**BRIEF:** Both the line containing "green bowling pin <338, 280>" and the line containing "nothing => blue fish <754, 428>" belong to the span. Output exactly that span from the listing below, and nothing outside it.

======

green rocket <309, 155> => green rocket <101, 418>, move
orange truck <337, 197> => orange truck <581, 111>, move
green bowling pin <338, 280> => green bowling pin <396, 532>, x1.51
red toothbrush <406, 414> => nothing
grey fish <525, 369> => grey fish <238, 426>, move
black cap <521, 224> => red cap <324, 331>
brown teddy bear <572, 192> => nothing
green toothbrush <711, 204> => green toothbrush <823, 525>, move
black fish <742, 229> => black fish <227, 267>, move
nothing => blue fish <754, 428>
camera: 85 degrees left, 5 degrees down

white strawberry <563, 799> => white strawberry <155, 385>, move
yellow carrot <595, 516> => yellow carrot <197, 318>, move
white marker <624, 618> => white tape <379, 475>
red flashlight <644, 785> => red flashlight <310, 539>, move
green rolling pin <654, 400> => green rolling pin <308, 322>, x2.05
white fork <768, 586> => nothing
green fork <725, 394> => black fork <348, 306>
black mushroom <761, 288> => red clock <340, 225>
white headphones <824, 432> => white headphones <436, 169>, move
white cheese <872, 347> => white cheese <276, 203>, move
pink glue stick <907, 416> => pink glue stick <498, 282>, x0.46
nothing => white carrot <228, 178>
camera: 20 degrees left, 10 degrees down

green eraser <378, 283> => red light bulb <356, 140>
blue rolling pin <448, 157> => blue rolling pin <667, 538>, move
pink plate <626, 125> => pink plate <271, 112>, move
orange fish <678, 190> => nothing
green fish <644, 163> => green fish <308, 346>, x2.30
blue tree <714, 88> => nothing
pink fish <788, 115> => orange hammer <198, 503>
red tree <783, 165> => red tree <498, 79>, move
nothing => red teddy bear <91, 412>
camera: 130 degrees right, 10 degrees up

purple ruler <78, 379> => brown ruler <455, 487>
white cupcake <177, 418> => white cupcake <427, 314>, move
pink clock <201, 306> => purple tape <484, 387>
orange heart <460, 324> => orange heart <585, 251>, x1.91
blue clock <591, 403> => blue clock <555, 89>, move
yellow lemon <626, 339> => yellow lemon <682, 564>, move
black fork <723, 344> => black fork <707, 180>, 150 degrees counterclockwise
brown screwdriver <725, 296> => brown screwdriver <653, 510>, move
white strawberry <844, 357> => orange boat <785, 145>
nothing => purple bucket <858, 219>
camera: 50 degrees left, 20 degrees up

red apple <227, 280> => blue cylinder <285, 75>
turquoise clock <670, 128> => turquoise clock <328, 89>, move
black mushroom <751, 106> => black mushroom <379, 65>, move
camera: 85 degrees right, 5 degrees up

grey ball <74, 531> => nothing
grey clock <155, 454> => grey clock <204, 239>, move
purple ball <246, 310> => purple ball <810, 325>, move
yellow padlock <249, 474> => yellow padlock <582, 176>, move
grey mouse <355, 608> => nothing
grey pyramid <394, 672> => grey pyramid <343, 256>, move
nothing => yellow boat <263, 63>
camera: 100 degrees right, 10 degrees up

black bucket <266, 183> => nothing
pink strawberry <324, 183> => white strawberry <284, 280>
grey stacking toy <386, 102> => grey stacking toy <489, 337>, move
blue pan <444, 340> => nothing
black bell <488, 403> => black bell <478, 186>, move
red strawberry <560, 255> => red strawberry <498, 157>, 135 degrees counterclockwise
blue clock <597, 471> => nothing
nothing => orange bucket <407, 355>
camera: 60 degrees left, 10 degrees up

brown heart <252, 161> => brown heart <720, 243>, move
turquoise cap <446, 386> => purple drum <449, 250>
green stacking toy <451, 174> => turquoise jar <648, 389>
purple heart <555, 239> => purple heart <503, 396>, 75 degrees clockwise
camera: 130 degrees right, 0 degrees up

======

**WRITTEN RESPONSE:**
green bowling pin <338, 280> => green bowling pin <396, 532>, x1.51
red toothbrush <406, 414> => nothing
grey fish <525, 369> => grey fish <238, 426>, move
black cap <521, 224> => red cap <324, 331>
brown teddy bear <572, 192> => nothing
green toothbrush <711, 204> => green toothbrush <823, 525>, move
black fish <742, 229> => black fish <227, 267>, move
nothing => blue fish <754, 428>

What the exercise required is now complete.